Problem to work on: Skip every picture, and output exactly the lines starting at the one with "TOF pin SCL: 10 -> 3" and running through the last line of the material below.

• • •

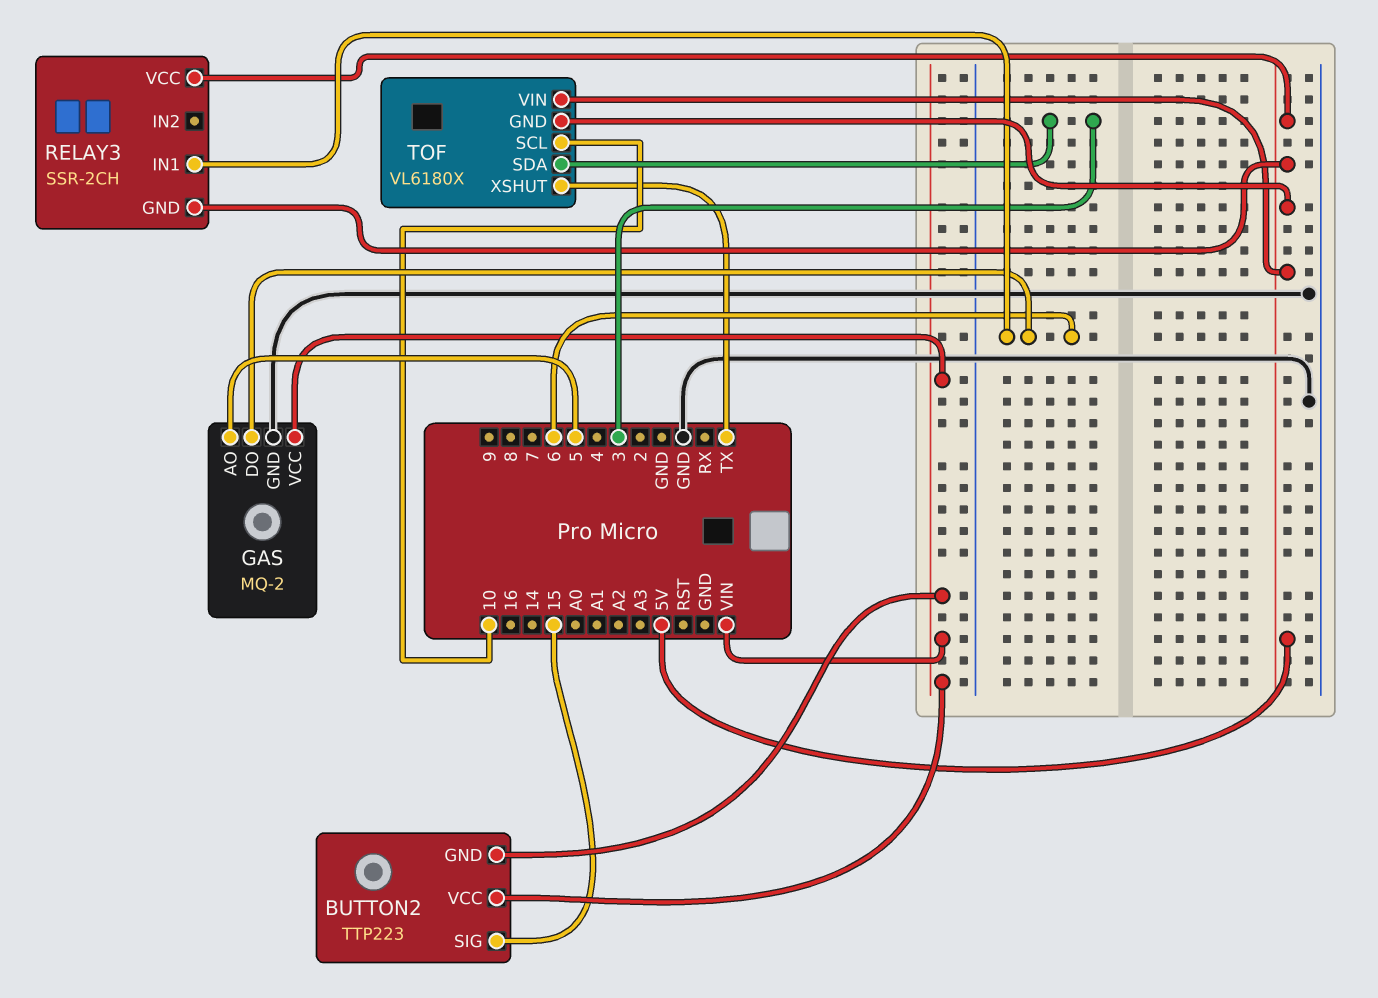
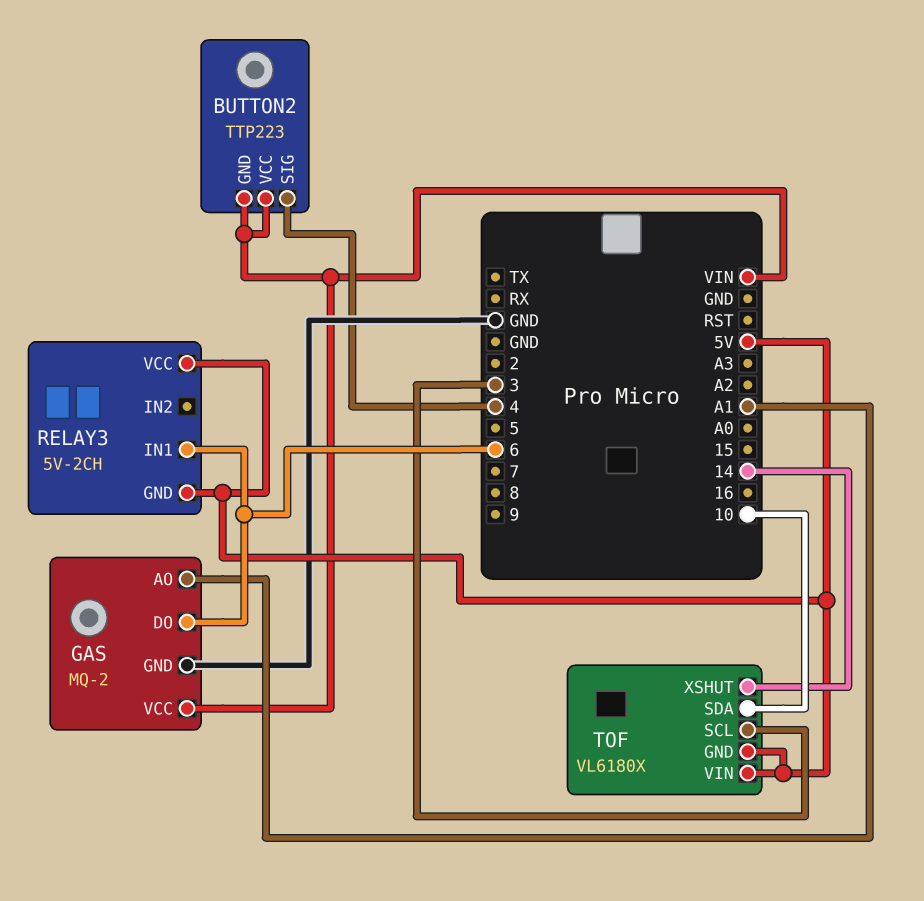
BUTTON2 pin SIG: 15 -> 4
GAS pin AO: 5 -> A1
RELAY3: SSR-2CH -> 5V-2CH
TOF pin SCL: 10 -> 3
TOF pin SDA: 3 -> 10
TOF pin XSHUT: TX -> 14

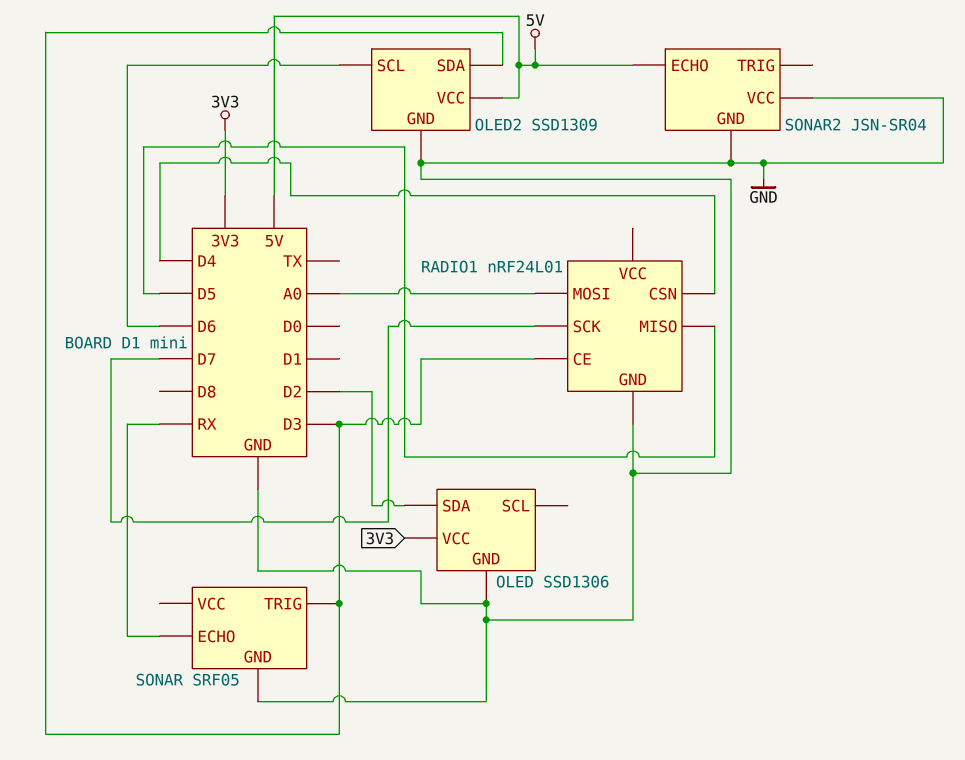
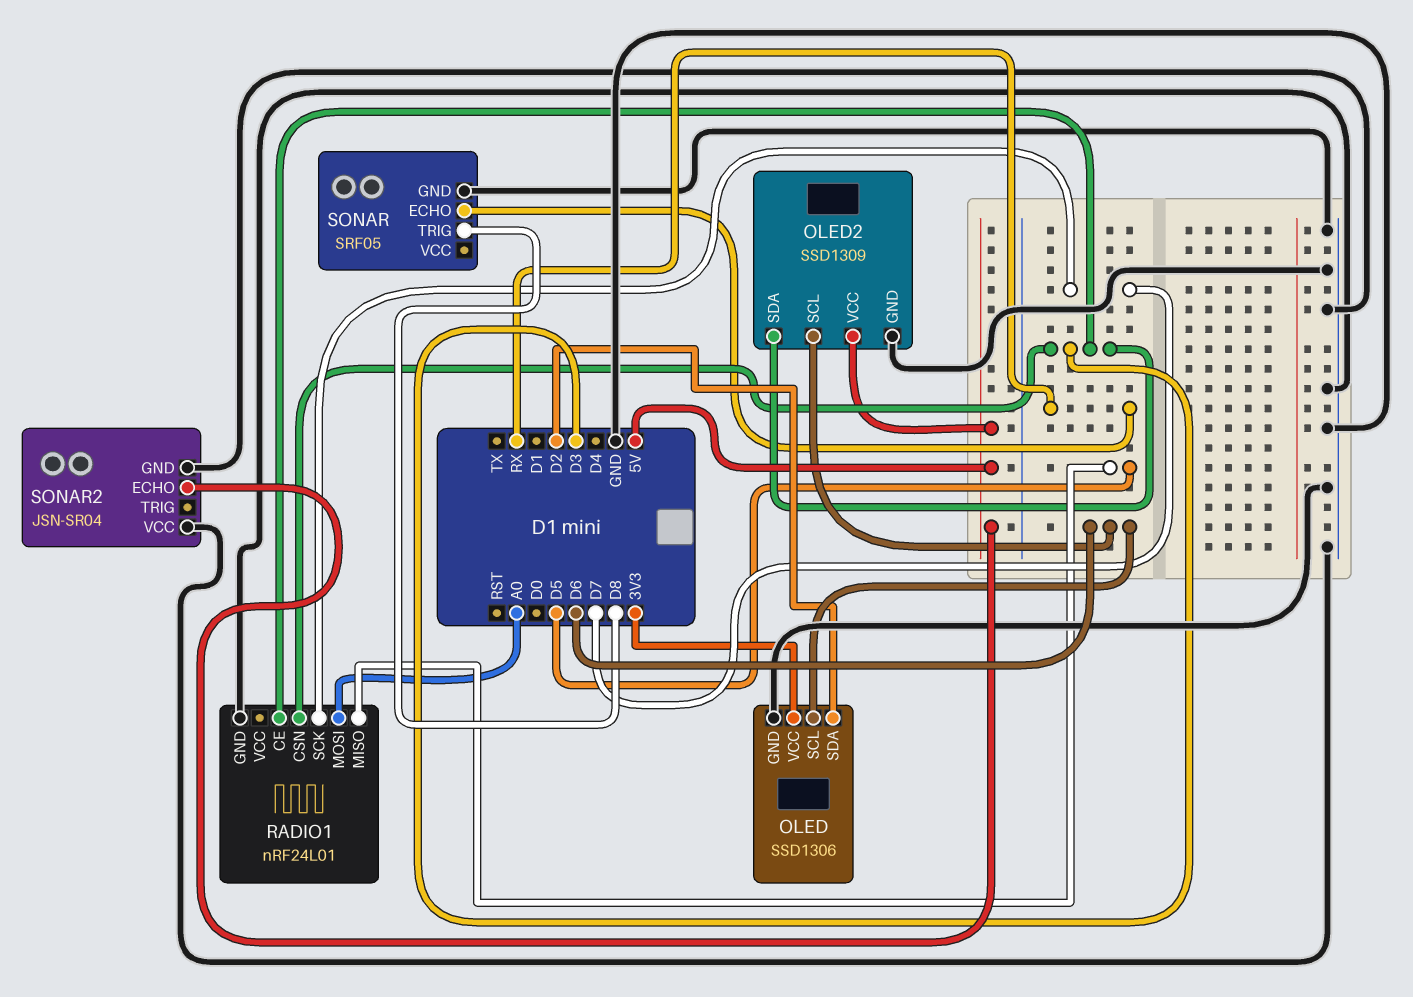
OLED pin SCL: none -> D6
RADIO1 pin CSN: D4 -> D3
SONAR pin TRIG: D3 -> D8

• • •

Response to the exercise:
TOF pin SCL: 10 -> 3
TOF pin SDA: 3 -> 10
TOF pin XSHUT: TX -> 14

OLED pin SCL: none -> D6
RADIO1 pin CSN: D4 -> D3
SONAR pin TRIG: D3 -> D8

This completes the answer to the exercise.